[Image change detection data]
--- START ---

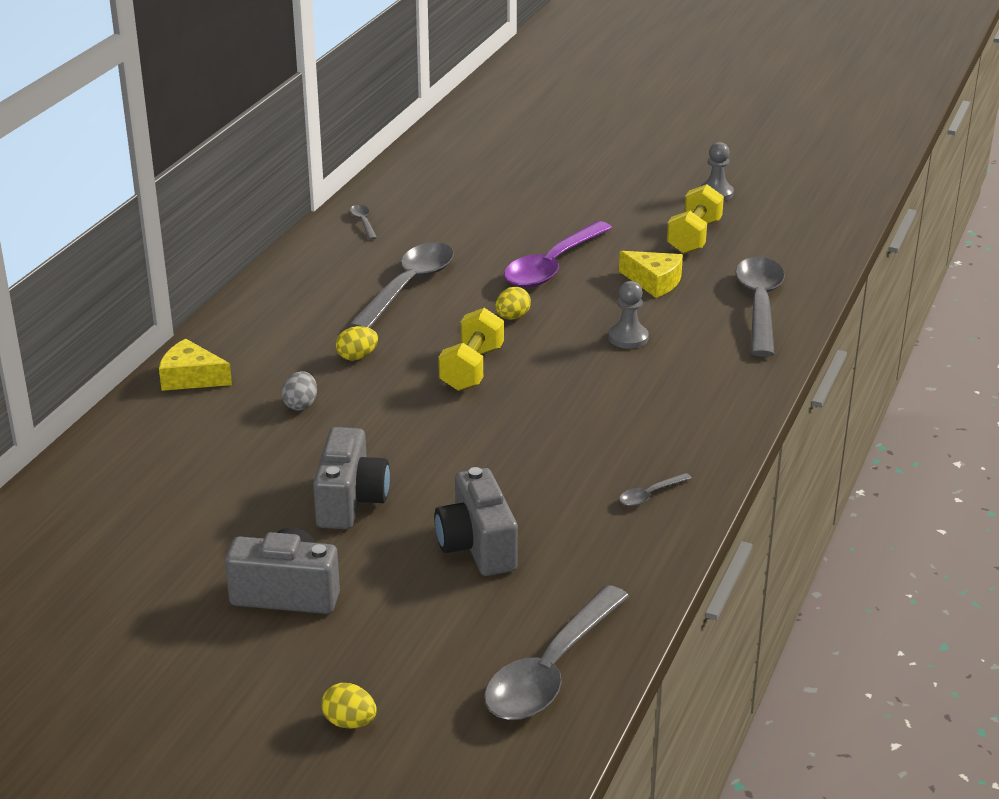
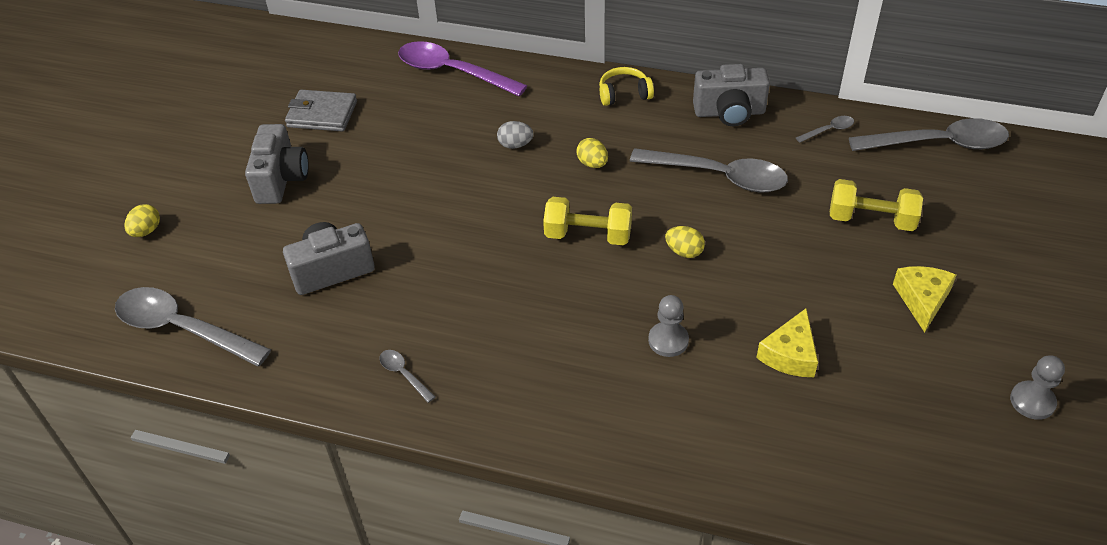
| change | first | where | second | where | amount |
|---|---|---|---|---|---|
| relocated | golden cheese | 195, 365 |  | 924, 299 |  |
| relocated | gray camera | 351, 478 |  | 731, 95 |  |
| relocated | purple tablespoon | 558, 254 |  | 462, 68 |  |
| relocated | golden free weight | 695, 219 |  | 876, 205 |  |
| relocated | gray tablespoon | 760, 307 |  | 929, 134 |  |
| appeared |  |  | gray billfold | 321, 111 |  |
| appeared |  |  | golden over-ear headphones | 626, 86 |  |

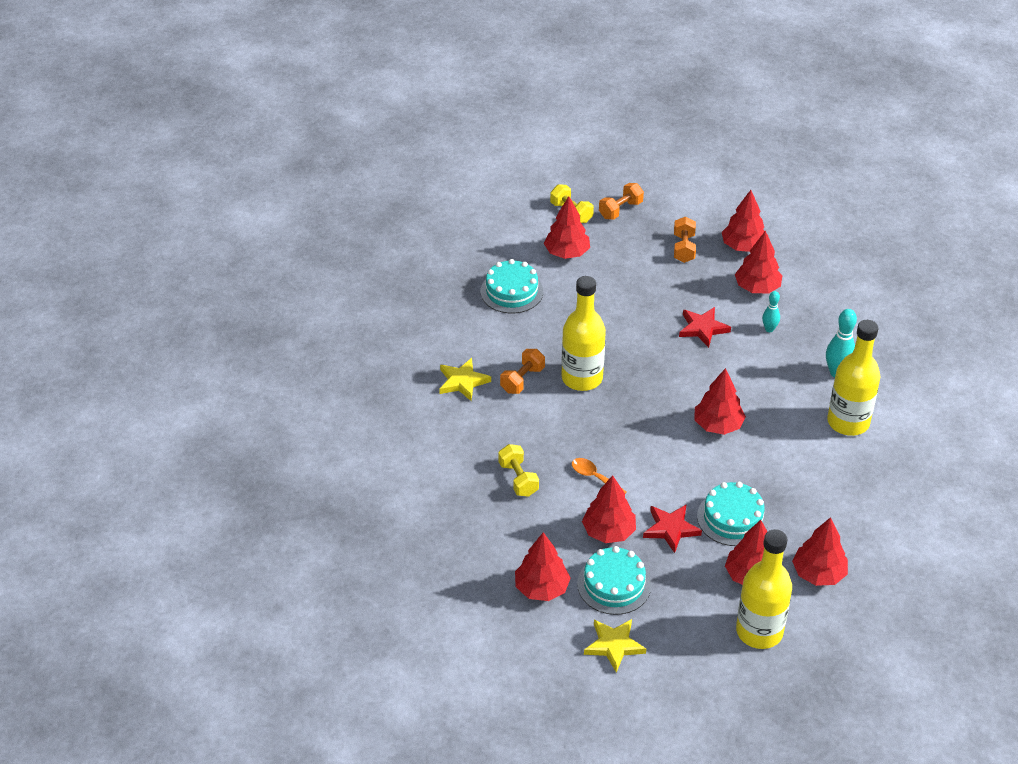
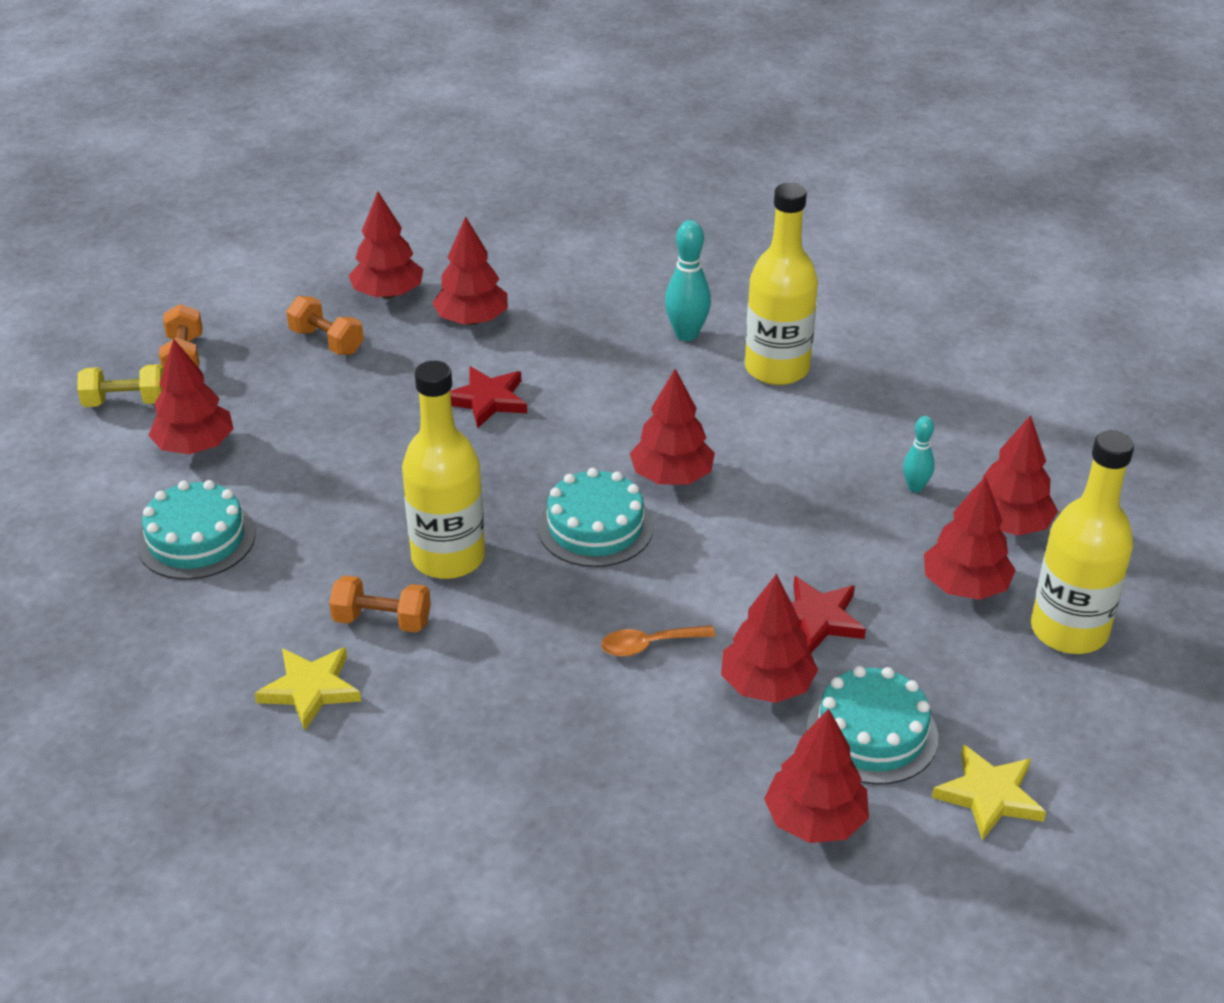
| change | first | where | second | where | amount |
|---|---|---|---|---|---|
| missing | golden free weight | 518, 470 |  |  |  |
| spun | orange free weight | 522, 371 |  | 380, 604 | 60 degrees counterclockwise |
| relocated | turquoise gateau | 733, 514 |  | 596, 517 |  |
| relocated | turquoise tenpin | 771, 311 |  | 919, 454 |  |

--- END ---

— WHAT IS BEING ASKED —
Reproduce exactly, and only, the lines from the one containing "relocated | golden free" through the last line of the records above, both included, leaving out any pictures.

— EXERCISE ANSWER —
| relocated | golden free weight | 695, 219 |  | 876, 205 |  |
| relocated | gray tablespoon | 760, 307 |  | 929, 134 |  |
| appeared |  |  | gray billfold | 321, 111 |  |
| appeared |  |  | golden over-ear headphones | 626, 86 |  |

| change | first | where | second | where | amount |
|---|---|---|---|---|---|
| missing | golden free weight | 518, 470 |  |  |  |
| spun | orange free weight | 522, 371 |  | 380, 604 | 60 degrees counterclockwise |
| relocated | turquoise gateau | 733, 514 |  | 596, 517 |  |
| relocated | turquoise tenpin | 771, 311 |  | 919, 454 |  |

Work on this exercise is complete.